» Exercise goal
Drop every picture, then print the rest of the listing exactly as given.
====== Dataset entries ======
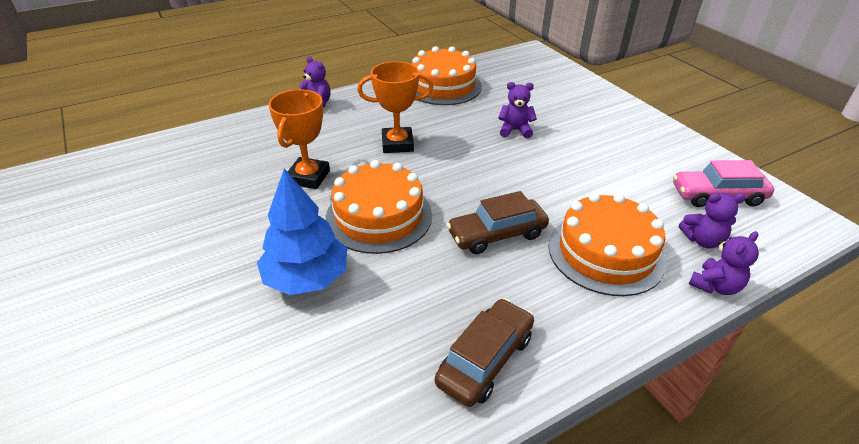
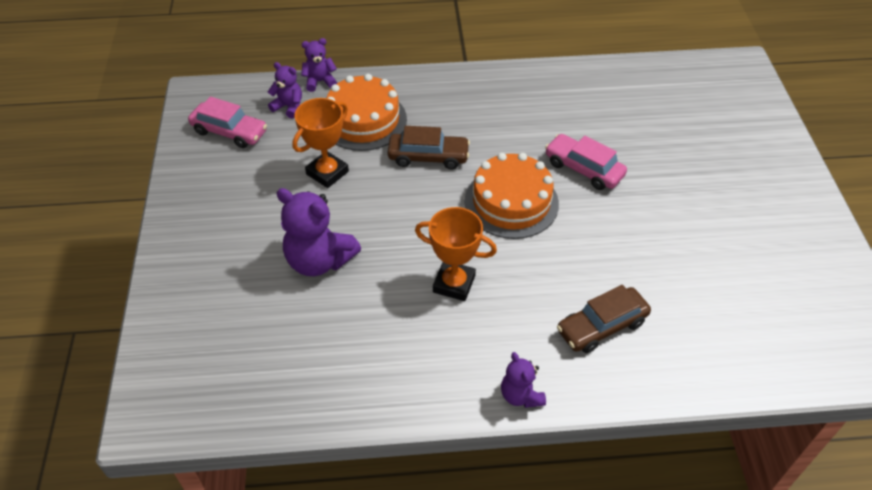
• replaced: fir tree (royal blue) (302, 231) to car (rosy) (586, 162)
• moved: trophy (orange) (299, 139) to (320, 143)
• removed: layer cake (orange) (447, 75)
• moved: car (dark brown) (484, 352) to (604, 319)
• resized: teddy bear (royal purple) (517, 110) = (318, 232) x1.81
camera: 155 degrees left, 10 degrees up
======
» Solved exercise
• replaced: fir tree (royal blue) (302, 231) to car (rosy) (586, 162)
• moved: trophy (orange) (299, 139) to (320, 143)
• removed: layer cake (orange) (447, 75)
• moved: car (dark brown) (484, 352) to (604, 319)
• resized: teddy bear (royal purple) (517, 110) = (318, 232) x1.81
camera: 155 degrees left, 10 degrees up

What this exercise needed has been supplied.